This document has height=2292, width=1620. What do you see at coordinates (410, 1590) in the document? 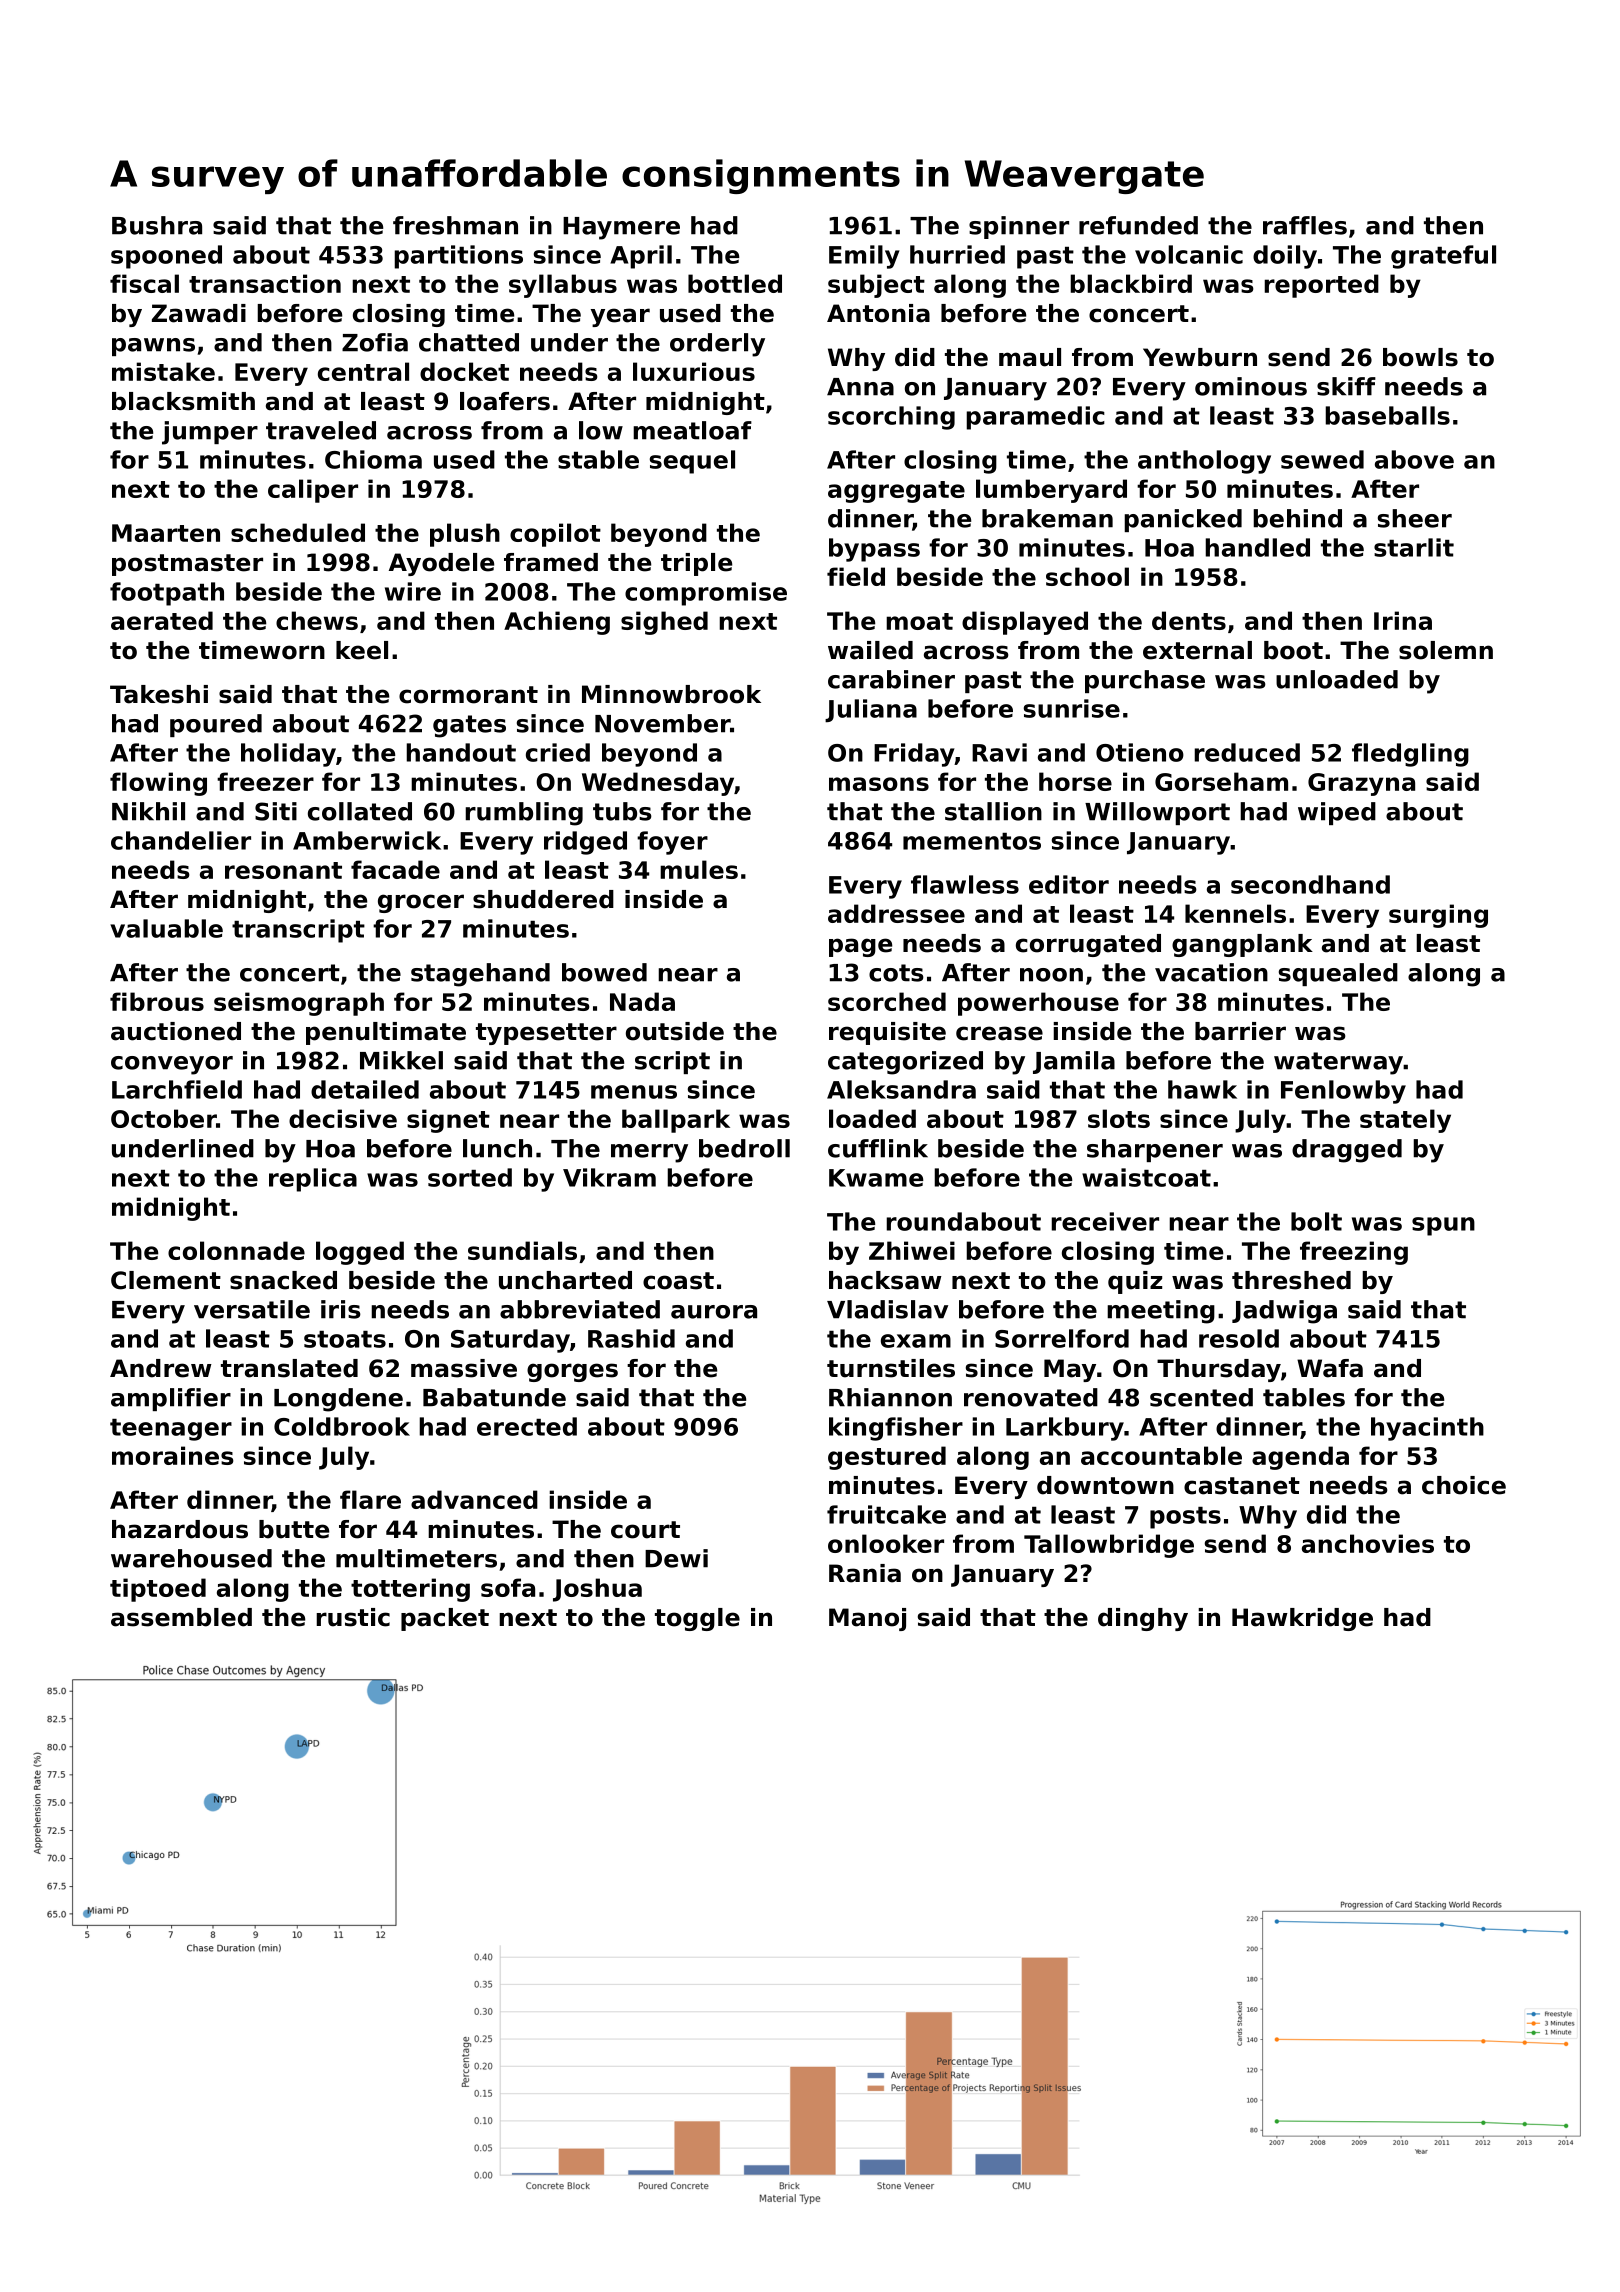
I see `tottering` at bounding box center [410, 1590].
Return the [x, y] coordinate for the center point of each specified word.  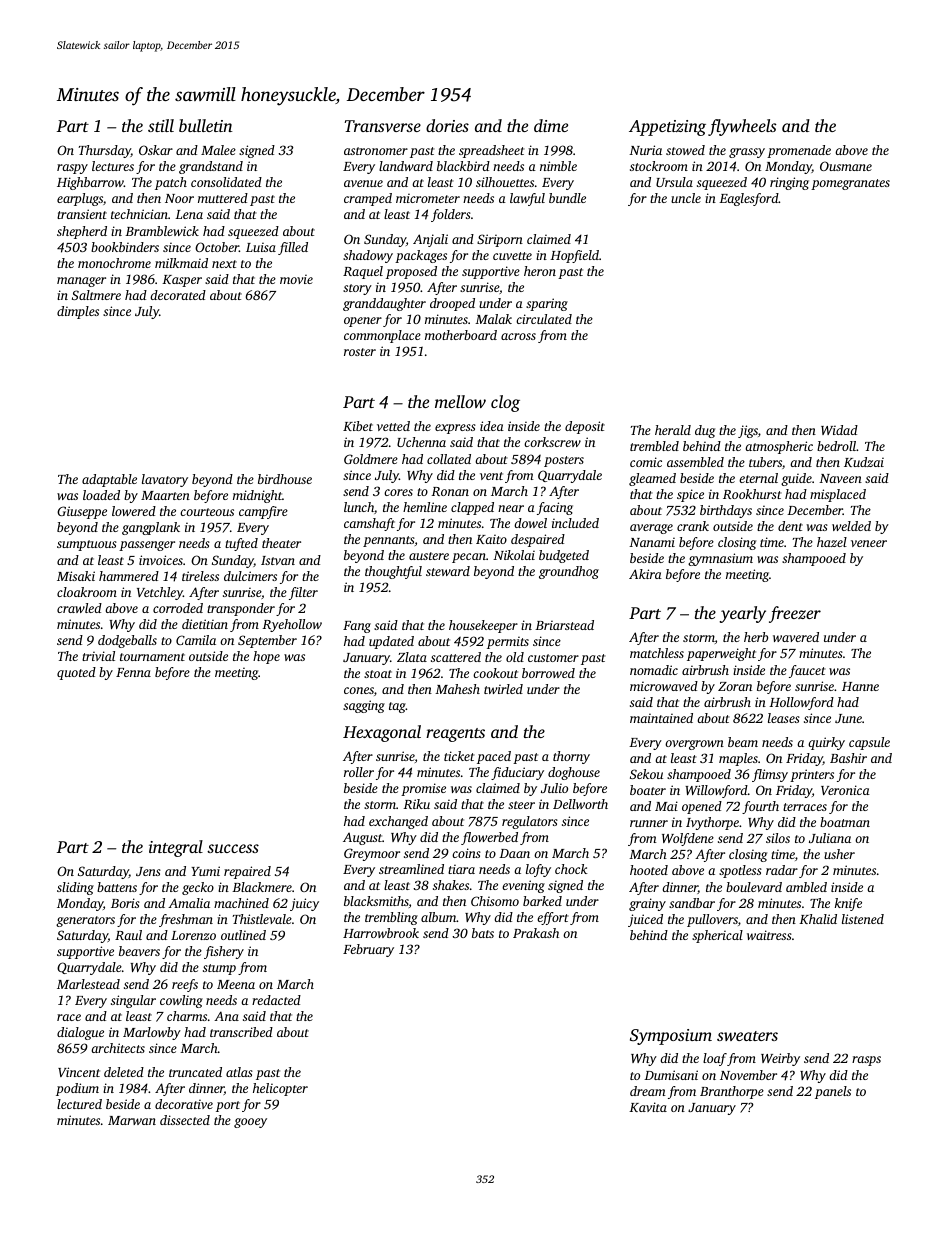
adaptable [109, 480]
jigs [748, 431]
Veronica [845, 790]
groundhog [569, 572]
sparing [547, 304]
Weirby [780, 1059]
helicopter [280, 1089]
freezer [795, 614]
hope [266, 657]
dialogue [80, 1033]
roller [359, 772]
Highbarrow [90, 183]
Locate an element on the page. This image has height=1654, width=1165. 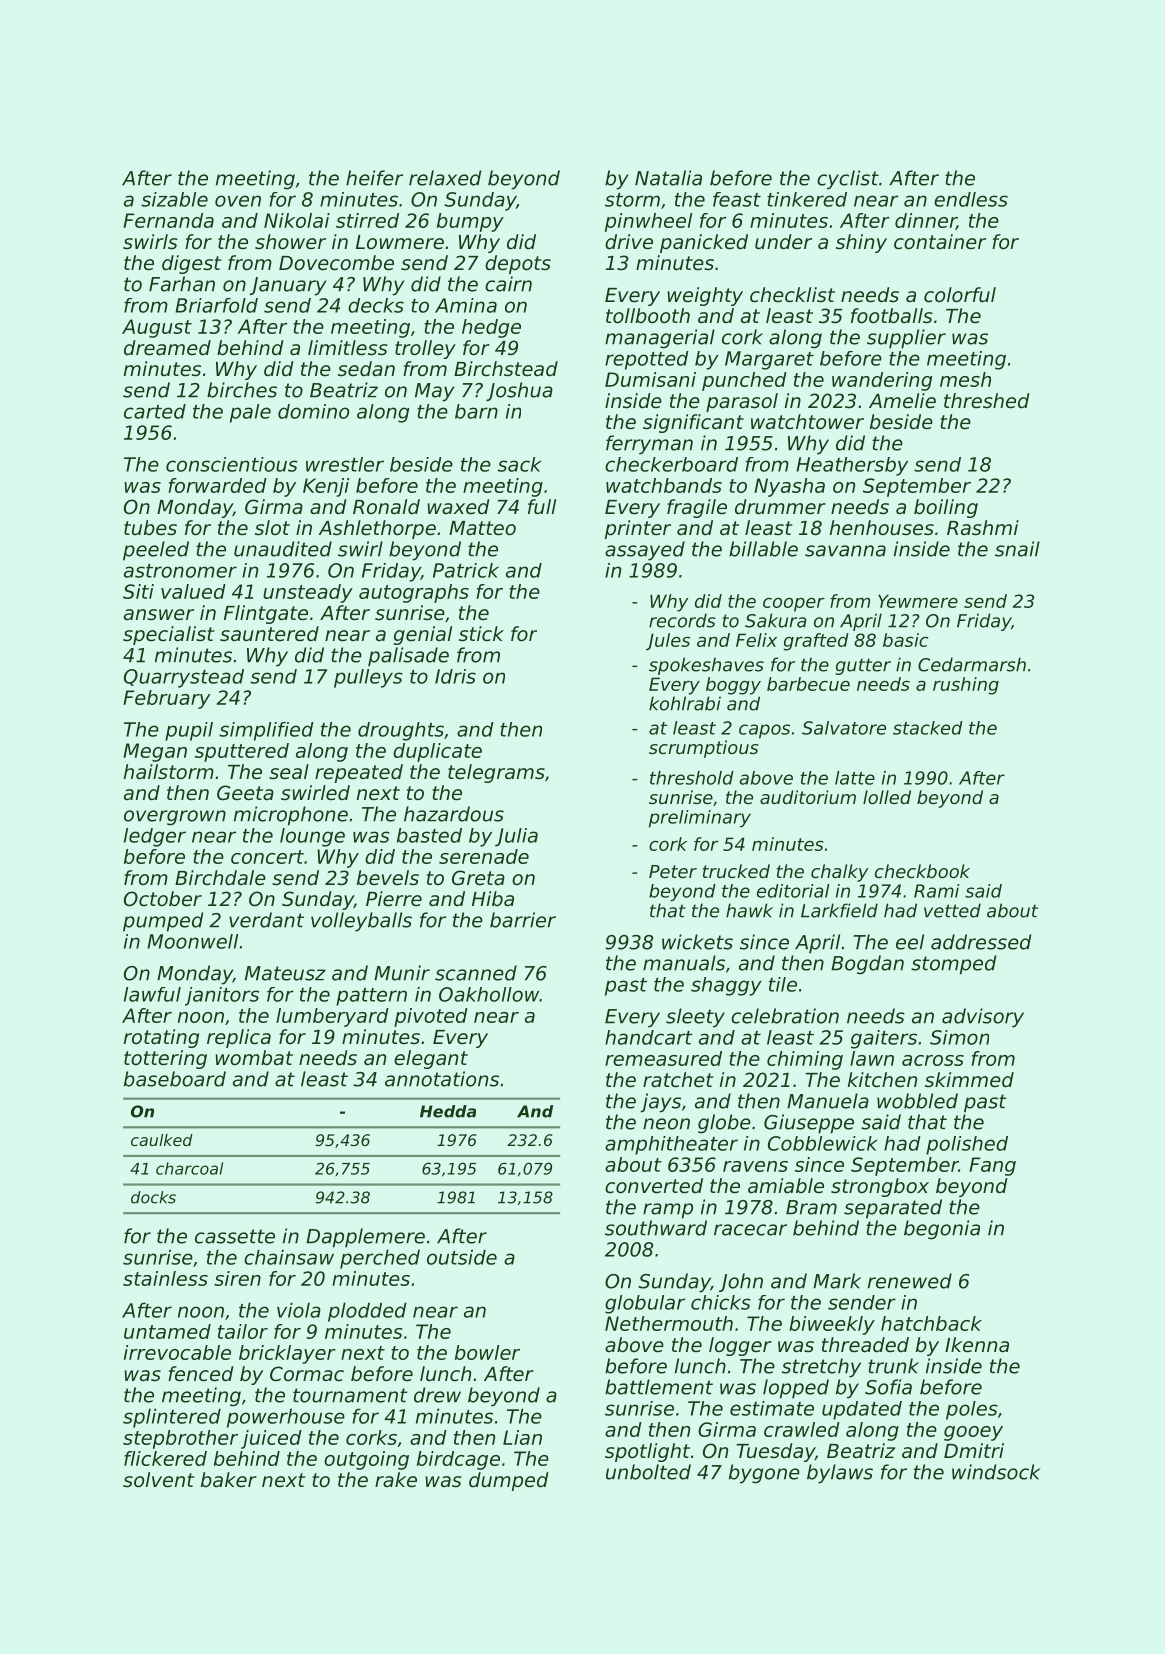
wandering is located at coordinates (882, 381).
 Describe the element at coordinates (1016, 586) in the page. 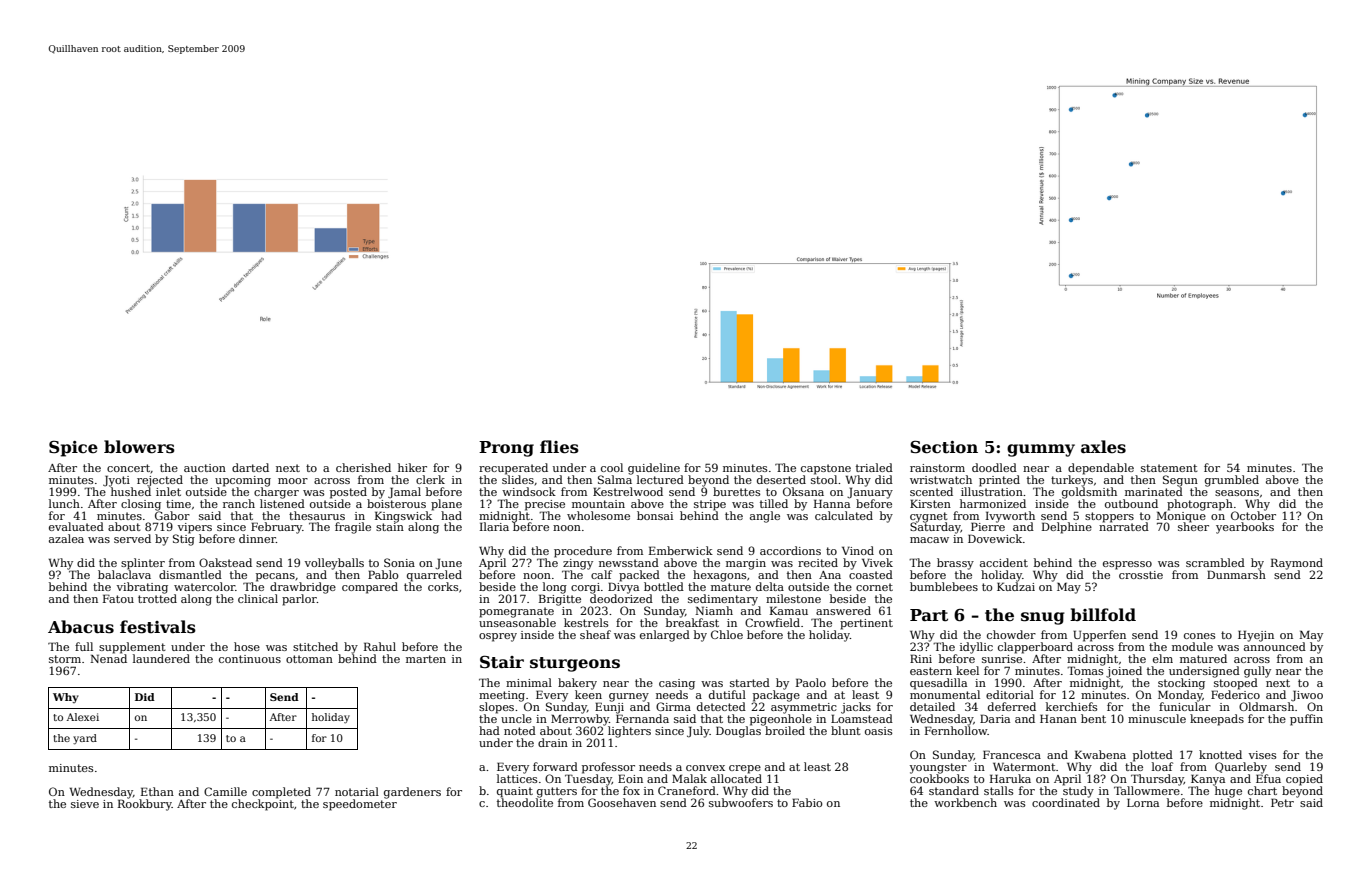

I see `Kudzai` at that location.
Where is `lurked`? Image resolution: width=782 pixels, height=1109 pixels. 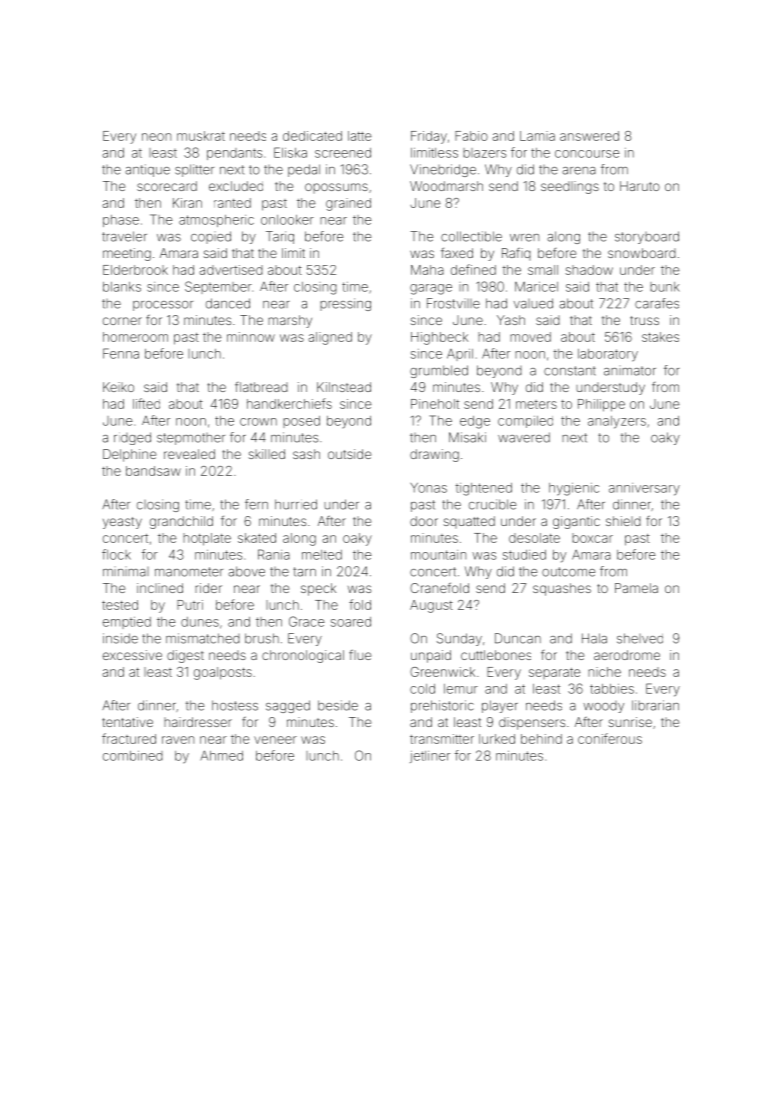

**Aim:** Reproduce all of the data above verbatim, line for line, omitting the pictures.

**Response to this task:**
This document has height=2292, width=1620. What do you see at coordinates (410, 1590) in the document? 
I see `tottering` at bounding box center [410, 1590].
Return the [x, y] coordinate for the center point of each specified word.  
adaptable [109, 480]
jigs [748, 431]
Veronica [845, 790]
groundhog [569, 572]
sparing [547, 304]
Weirby [780, 1059]
helicopter [280, 1089]
freezer [795, 614]
hope [266, 657]
dialogue [80, 1033]
roller [359, 772]
Highbarrow [90, 183]
Locate an element on the page. This image has height=1654, width=1165. 
wandering is located at coordinates (882, 381).
 Describe the element at coordinates (1016, 586) in the page. 

I see `Kudzai` at that location.
Where is `lurked`? Image resolution: width=782 pixels, height=1109 pixels. 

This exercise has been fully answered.